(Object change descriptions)
* * *

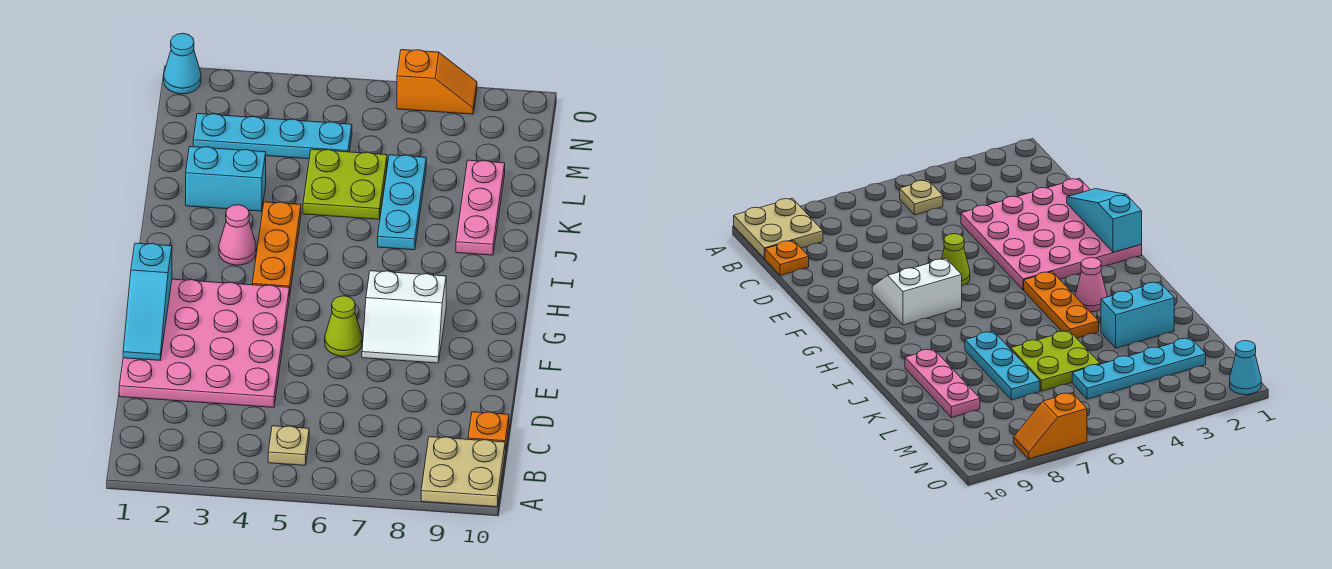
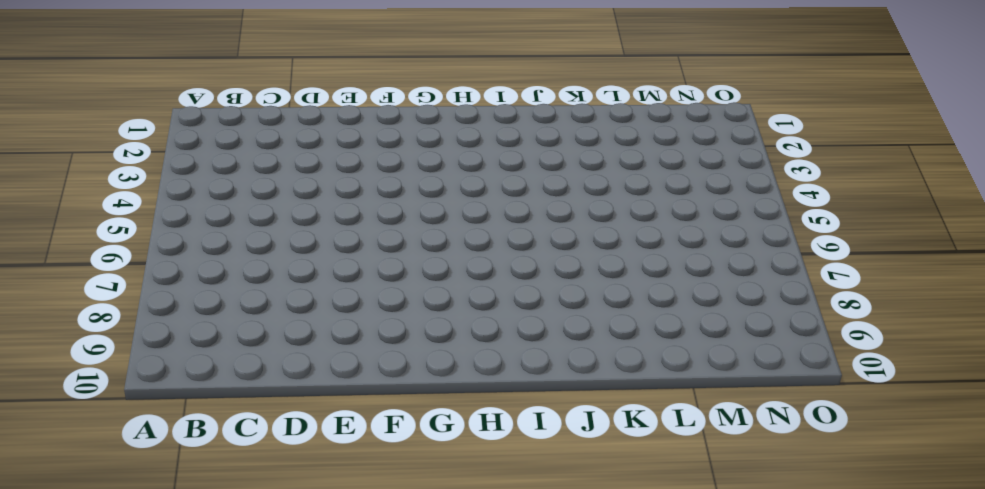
none -> tan plate A9:B10 level 1
none -> tan plate B5 level 1
none -> orange plate C10 level 1

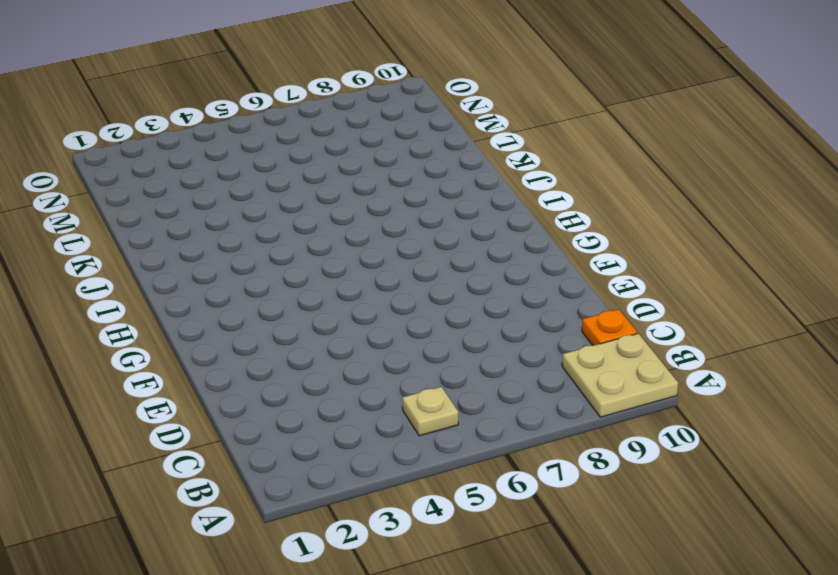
none -> pink plate D1:G4 level 1
none -> lime cone F6 level 1
none -> white slope F7:G8 level 1 top G

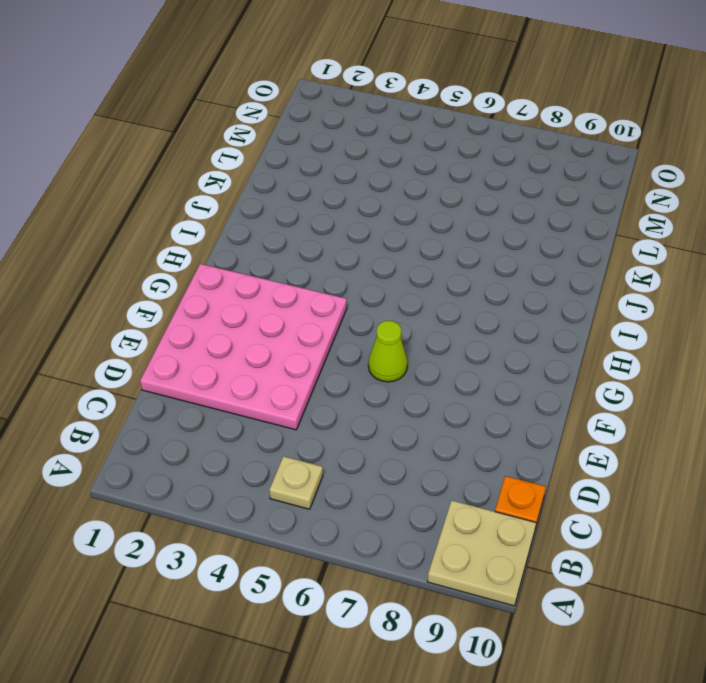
none -> white slope F7:G8 level 1 top G
none -> orange plate H4:J4 level 1
none -> pink cone I3 level 1

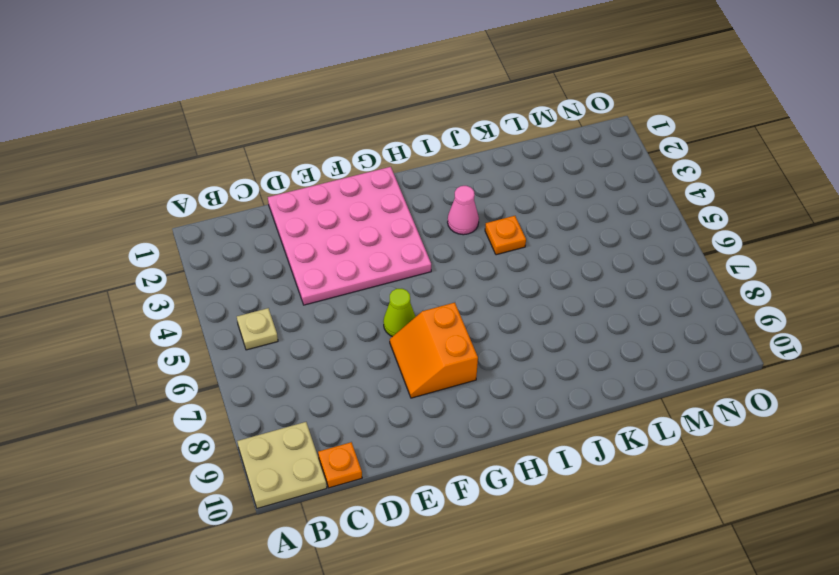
orange slope F7:G8 level 1 top G -> white slope F7:G8 level 1 top G
orange plate J4 level 1 -> orange plate H4:J4 level 1
none -> cyan plate J7:L7 level 1
none -> pink plate J9:L9 level 1
none -> cyan brick K2:K3 level 1

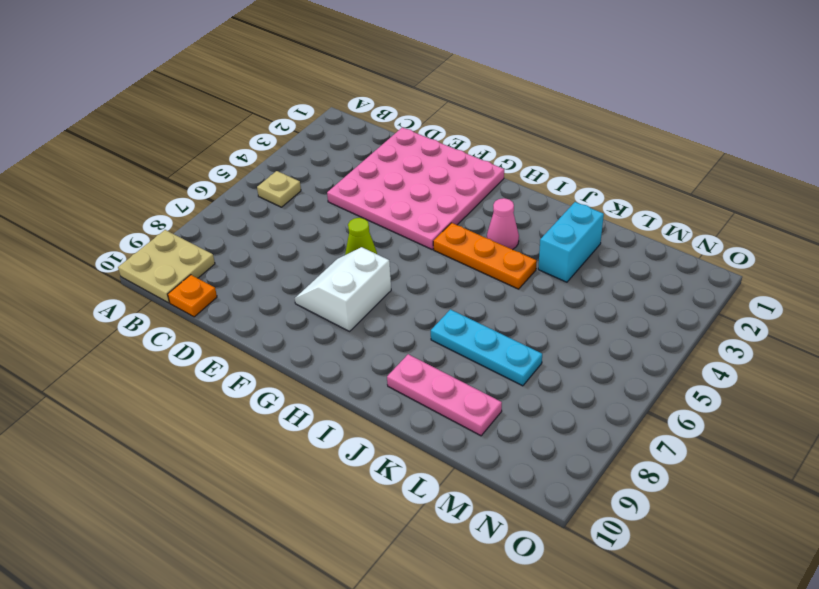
none -> lime plate K5:L6 level 1
none -> cyan plate M2:M5 level 1
none -> cyan cone O1 level 1

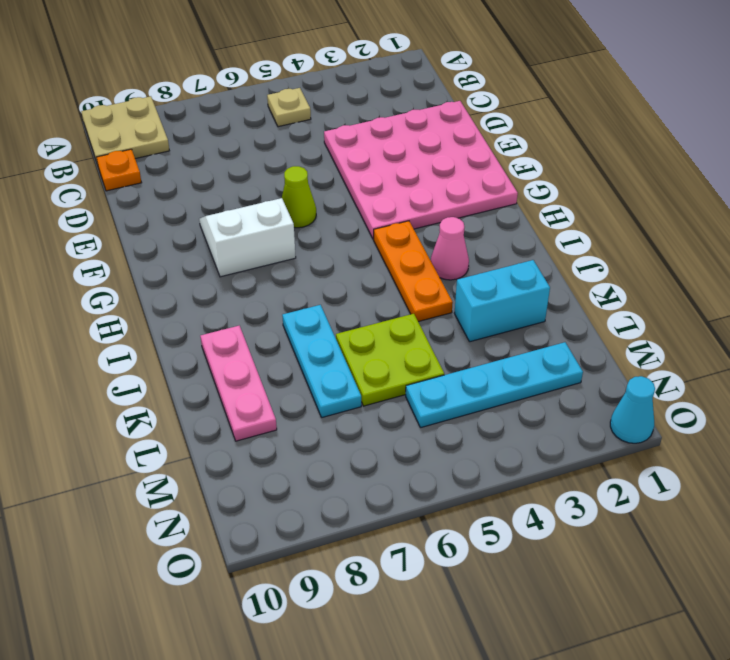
none -> orange slope O7:O8 level 1 top 7
none -> cyan slope E1:G1 level 2 top G

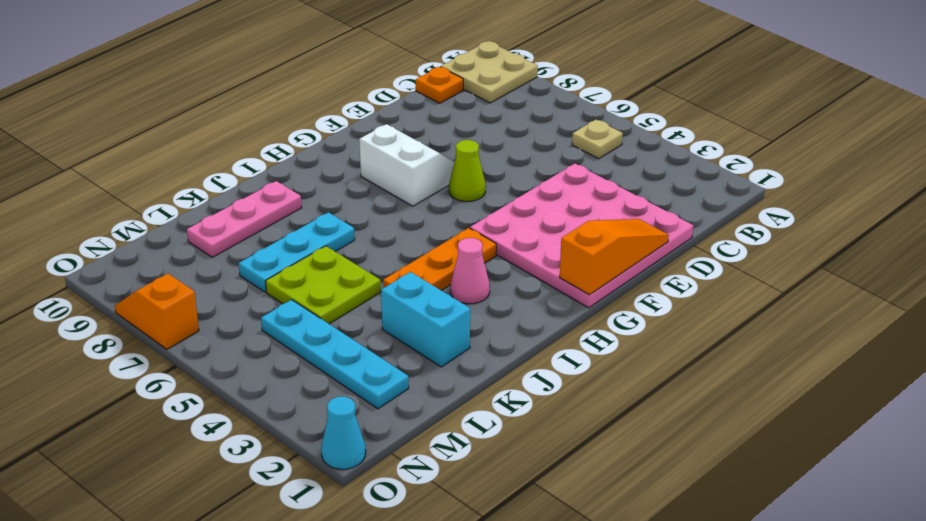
orange slope E1:G1 level 2 top G -> cyan slope E1:G1 level 2 top G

* * *

Work required – Please repeat all of the entries above word for word, but drop any pictures.

Result –
none -> tan plate A9:B10 level 1
none -> tan plate B5 level 1
none -> orange plate C10 level 1

none -> pink plate D1:G4 level 1
none -> lime cone F6 level 1
none -> white slope F7:G8 level 1 top G

none -> white slope F7:G8 level 1 top G
none -> orange plate H4:J4 level 1
none -> pink cone I3 level 1

orange slope F7:G8 level 1 top G -> white slope F7:G8 level 1 top G
orange plate J4 level 1 -> orange plate H4:J4 level 1
none -> cyan plate J7:L7 level 1
none -> pink plate J9:L9 level 1
none -> cyan brick K2:K3 level 1

none -> lime plate K5:L6 level 1
none -> cyan plate M2:M5 level 1
none -> cyan cone O1 level 1

none -> orange slope O7:O8 level 1 top 7
none -> cyan slope E1:G1 level 2 top G

orange slope E1:G1 level 2 top G -> cyan slope E1:G1 level 2 top G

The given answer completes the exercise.